* _TASK PROMPT_: Repeat every entry word for word, skipping the pictures.

* _INPUT DATA_:
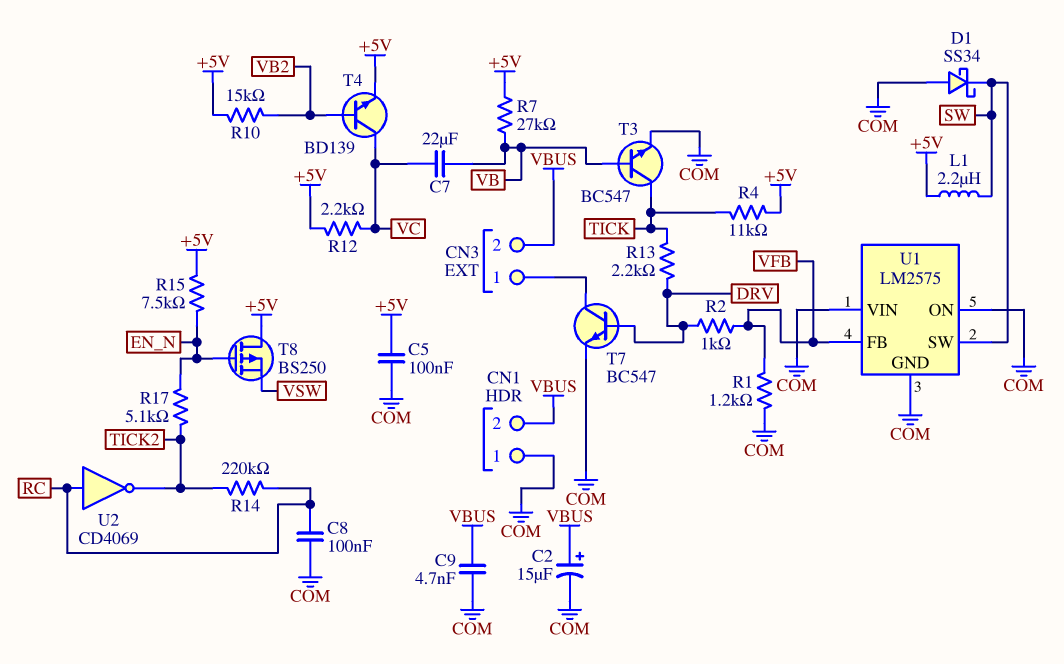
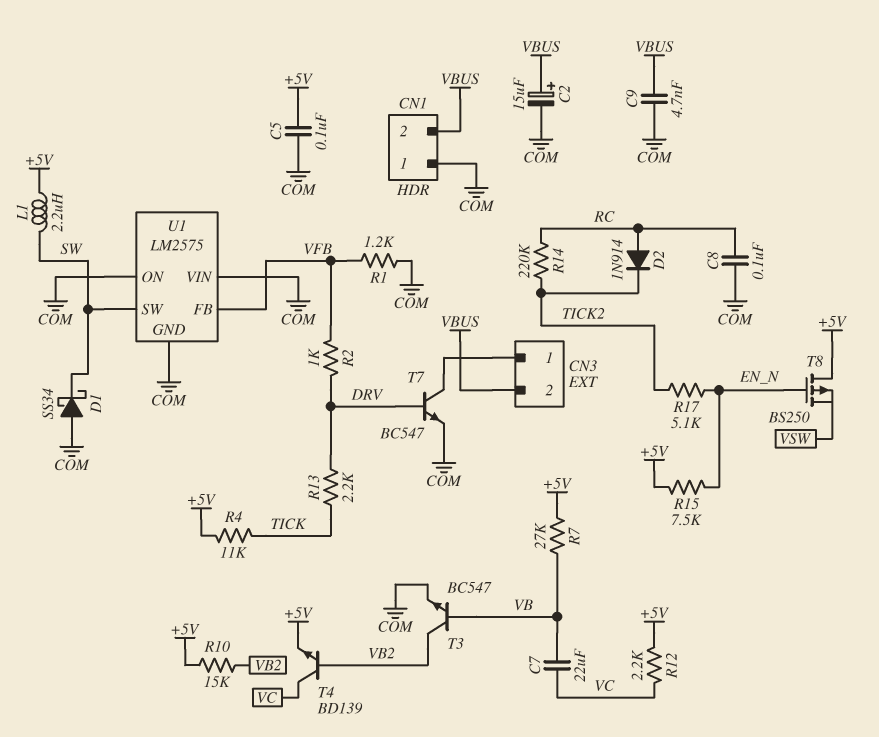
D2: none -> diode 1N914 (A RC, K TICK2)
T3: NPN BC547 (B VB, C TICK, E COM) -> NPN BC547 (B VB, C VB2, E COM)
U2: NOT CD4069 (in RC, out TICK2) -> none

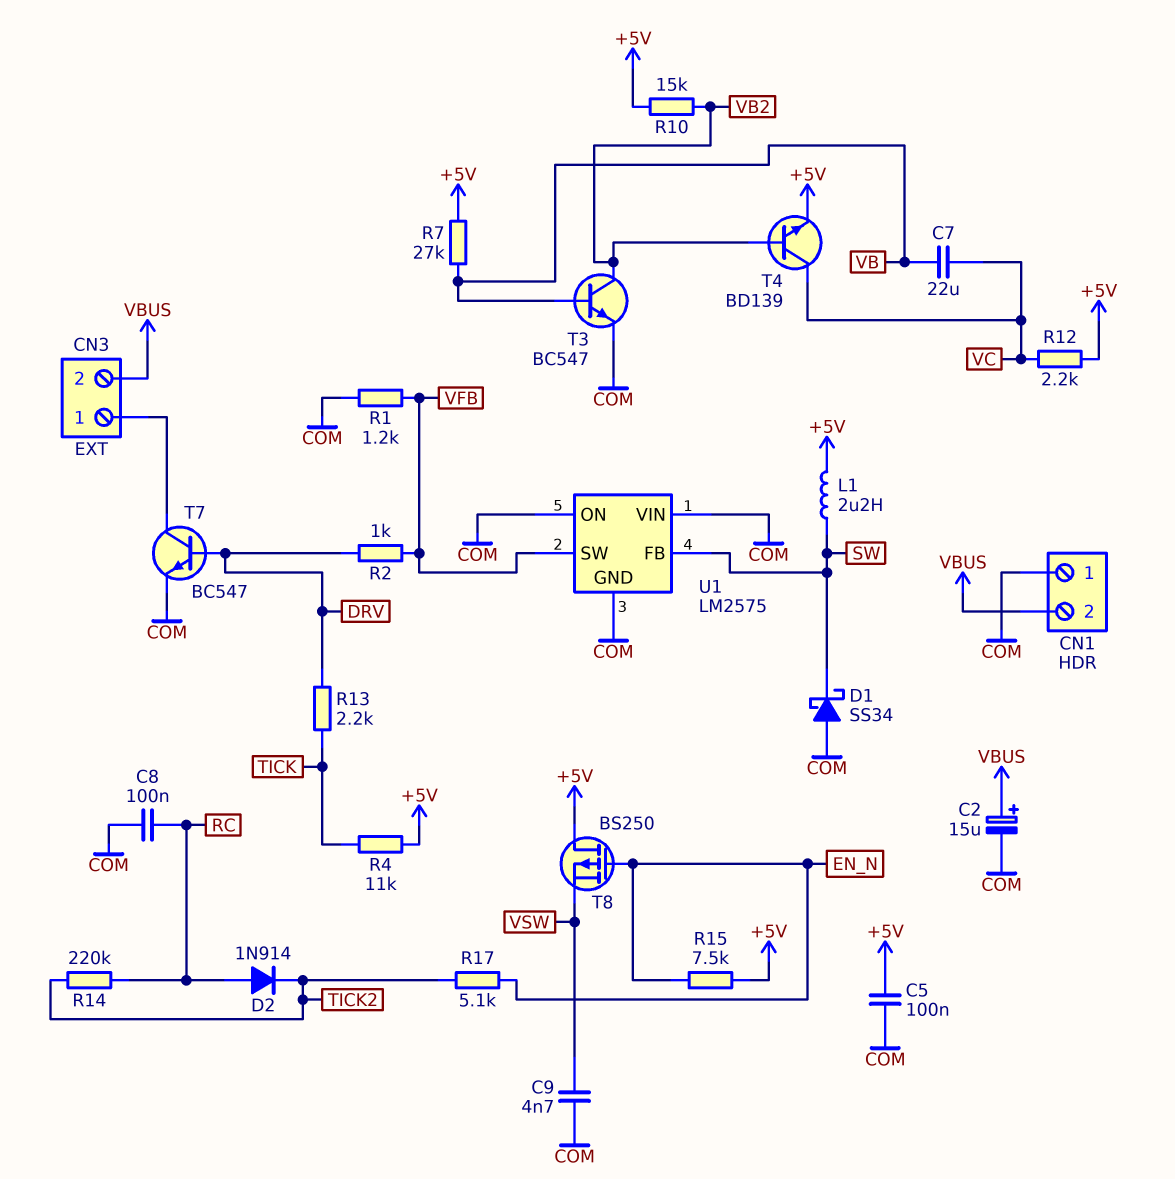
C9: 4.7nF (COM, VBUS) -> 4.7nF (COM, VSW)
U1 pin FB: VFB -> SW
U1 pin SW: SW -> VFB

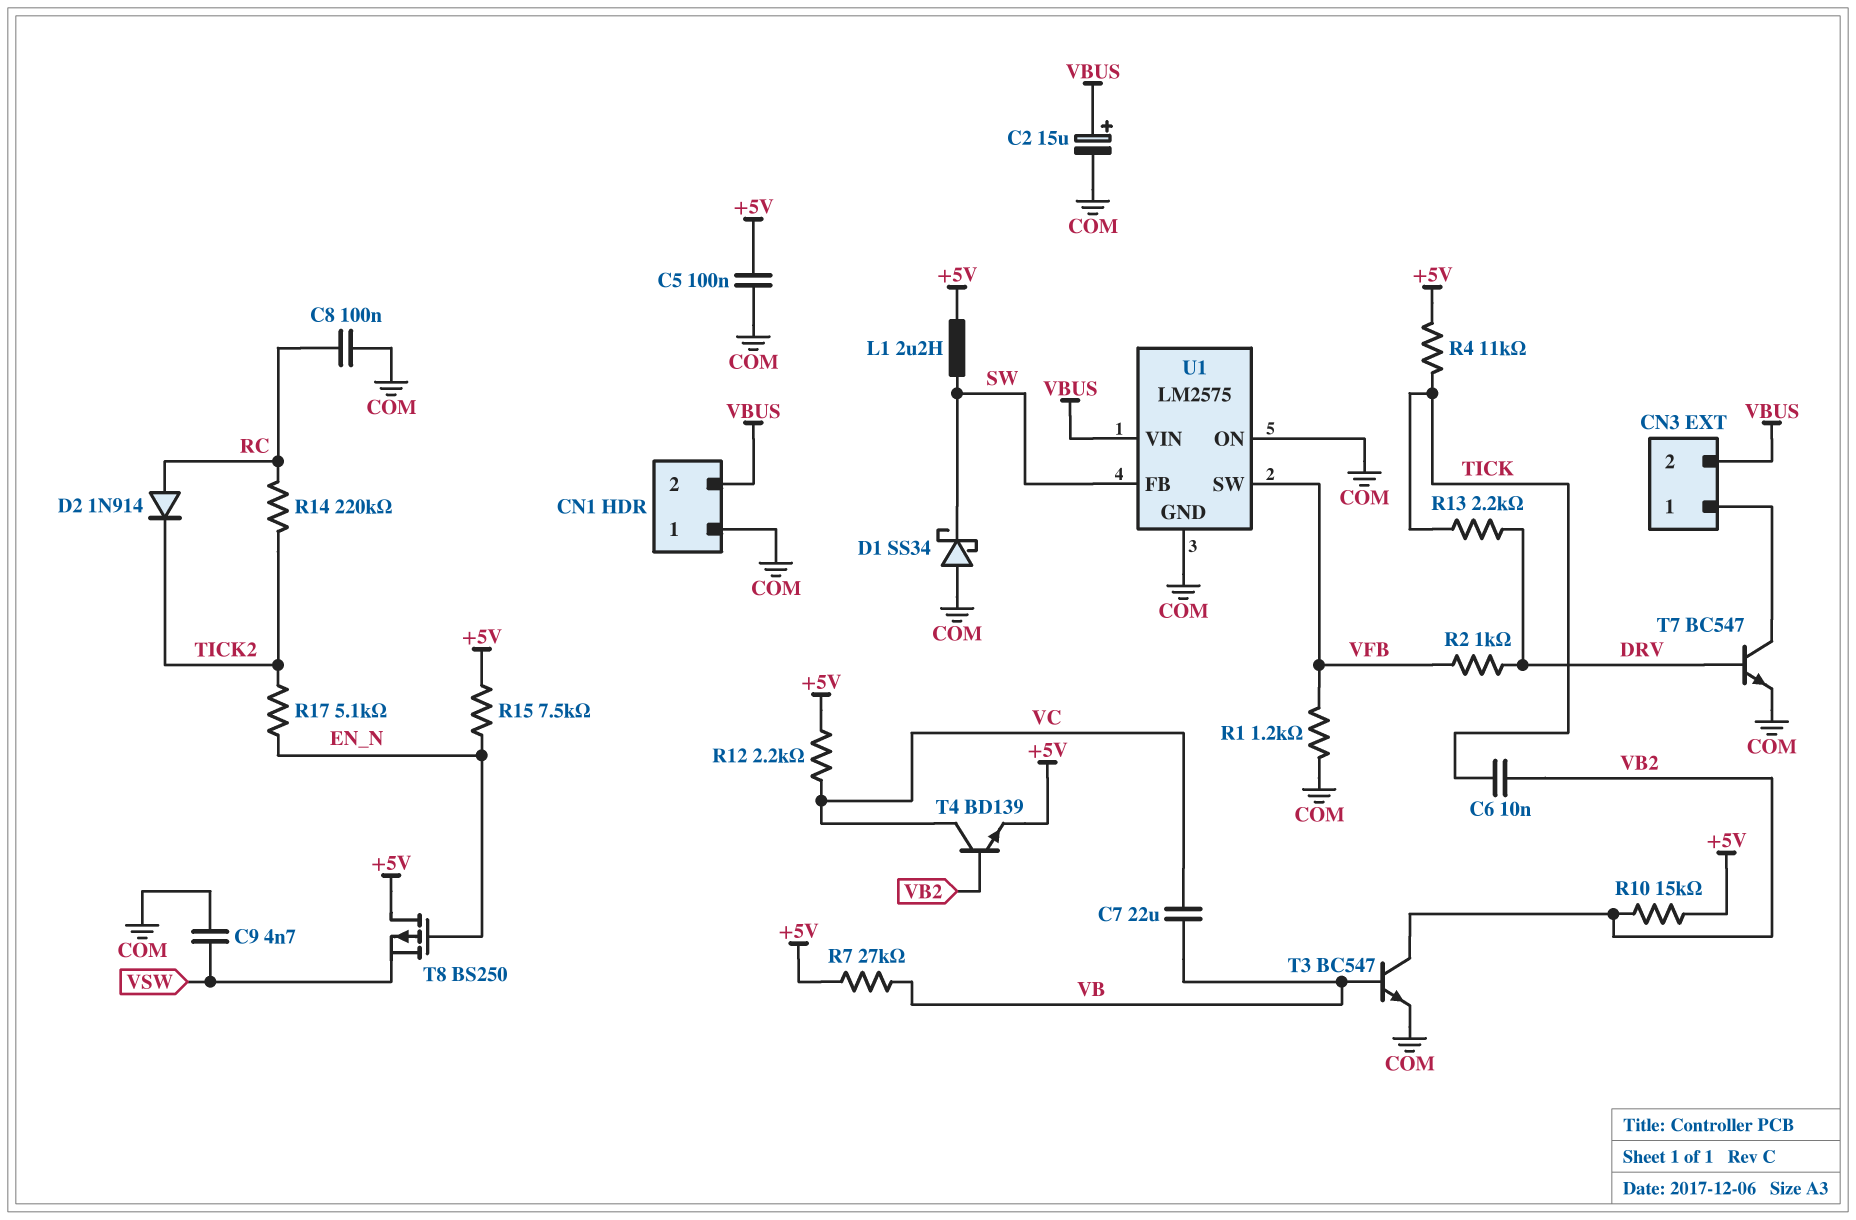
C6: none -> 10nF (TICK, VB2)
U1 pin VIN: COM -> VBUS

* _EXPECTED OUTPUT_:
D2: none -> diode 1N914 (A RC, K TICK2)
T3: NPN BC547 (B VB, C TICK, E COM) -> NPN BC547 (B VB, C VB2, E COM)
U2: NOT CD4069 (in RC, out TICK2) -> none

C9: 4.7nF (COM, VBUS) -> 4.7nF (COM, VSW)
U1 pin FB: VFB -> SW
U1 pin SW: SW -> VFB

C6: none -> 10nF (TICK, VB2)
U1 pin VIN: COM -> VBUS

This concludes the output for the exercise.